• [DATA UNDER STUDY]

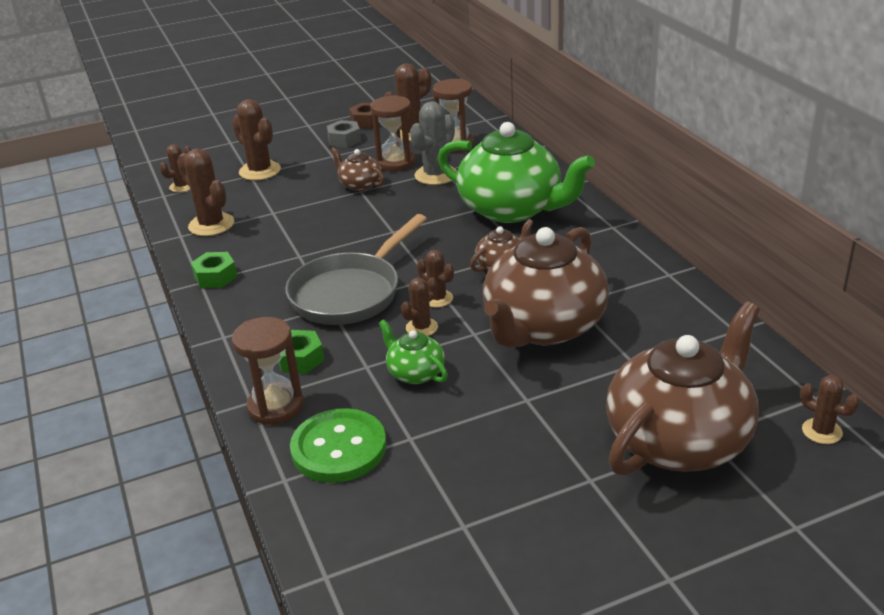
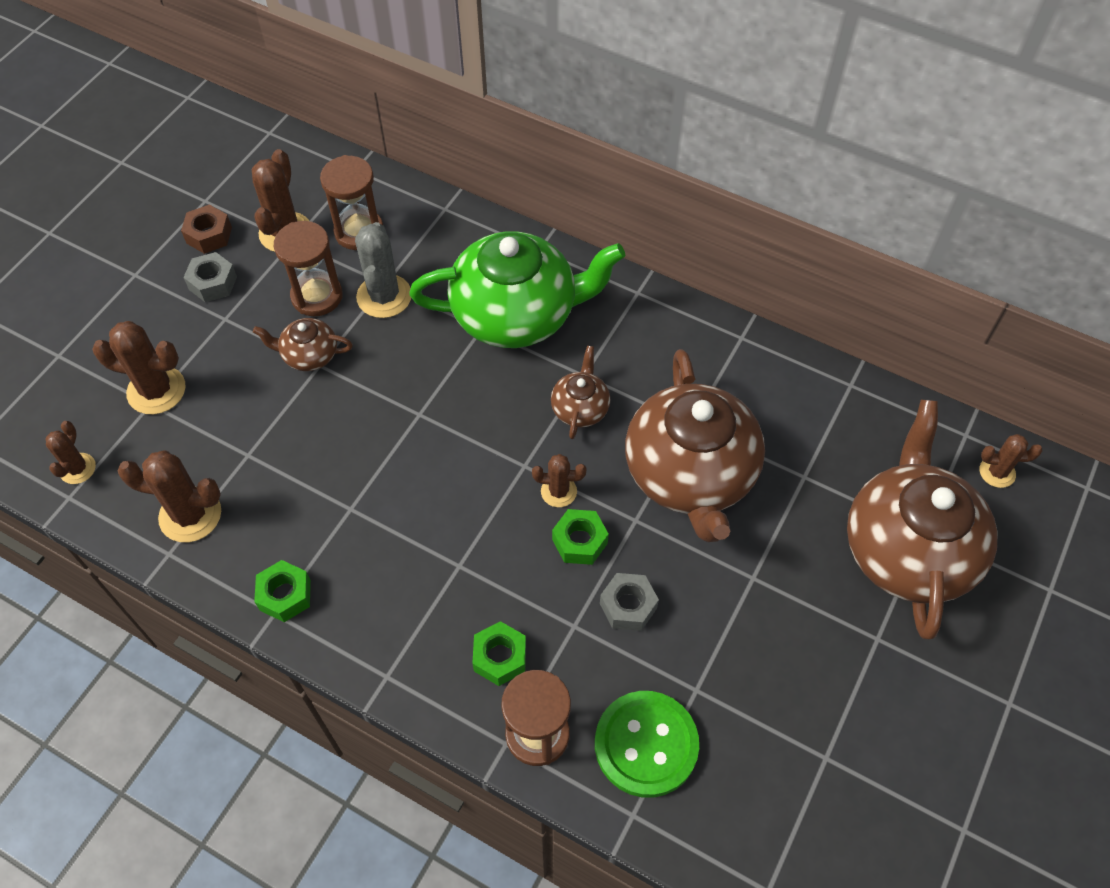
camera: 40 degrees left, 25 degrees up
(350, 293) = (462, 534): grey pan -> none
(415, 373) = (628, 606): green teapot -> grey nut
(421, 327) = (579, 541): brown cactus -> green nut

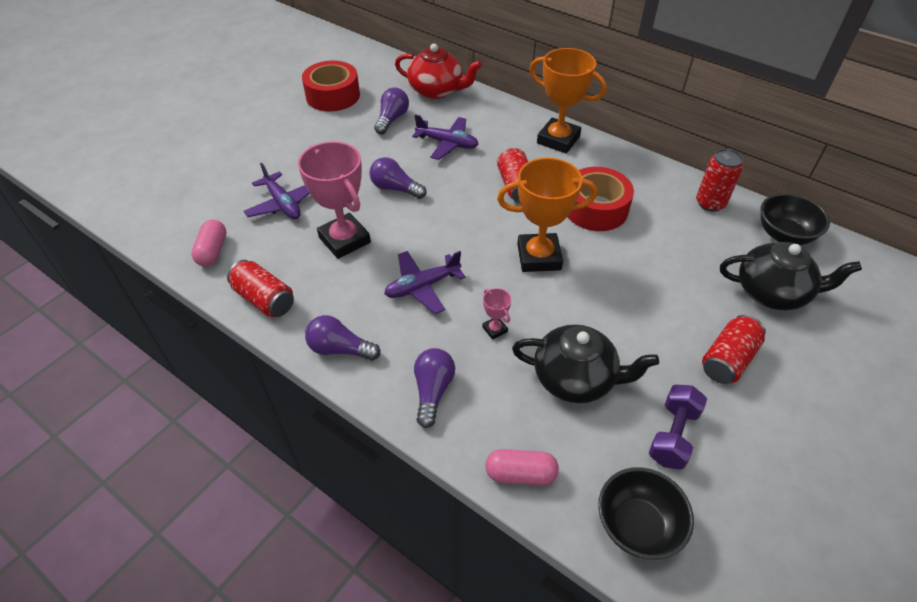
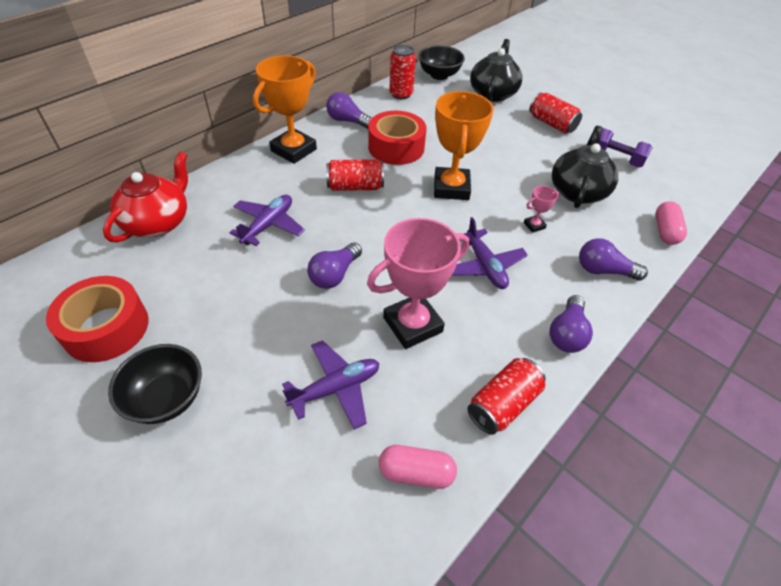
camera: 85 degrees left, 0 degrees up
(392, 119) = (198, 268): purple light bulb -> purple light bulb (347, 121)
(637, 525) = (685, 186): black bowl -> black bowl (167, 398)

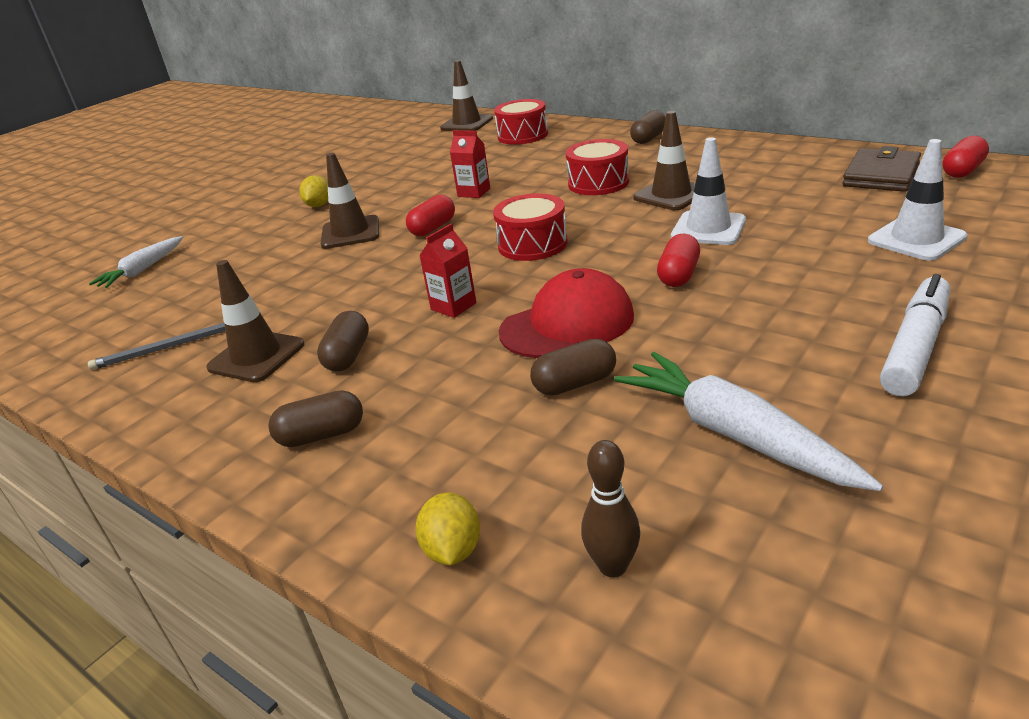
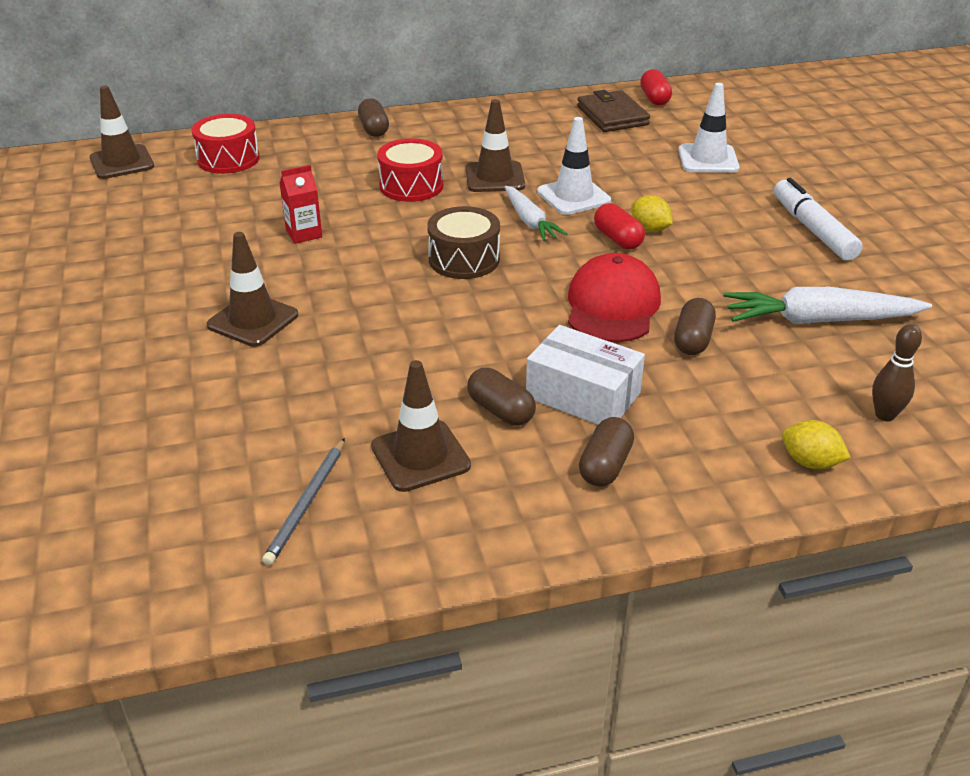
camera: 55 degrees left, 5 degrees up
(142, 270) = (59, 469): white carrot -> white carrot (530, 221)
(319, 205) = (138, 310): yellow lemon -> yellow lemon (649, 229)
(412, 376) = (583, 395): none -> white box
(433, 228) = (337, 281): red capsule -> none
(453, 306) = (504, 334): red carton -> none
(532, 244) = (464, 259): red drum -> brown drum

• [WHAT TO PRODUCE] The line containing "(412, 376) = (583, 395): none -> white box" marks the end: transcribe every line from the start of the listing up to and including it, minus the pictures.

• [ANSWER TO THIS EXERCISE]
camera: 40 degrees left, 25 degrees up
(350, 293) = (462, 534): grey pan -> none
(415, 373) = (628, 606): green teapot -> grey nut
(421, 327) = (579, 541): brown cactus -> green nut

camera: 85 degrees left, 0 degrees up
(392, 119) = (198, 268): purple light bulb -> purple light bulb (347, 121)
(637, 525) = (685, 186): black bowl -> black bowl (167, 398)

camera: 55 degrees left, 5 degrees up
(142, 270) = (59, 469): white carrot -> white carrot (530, 221)
(319, 205) = (138, 310): yellow lemon -> yellow lemon (649, 229)
(412, 376) = (583, 395): none -> white box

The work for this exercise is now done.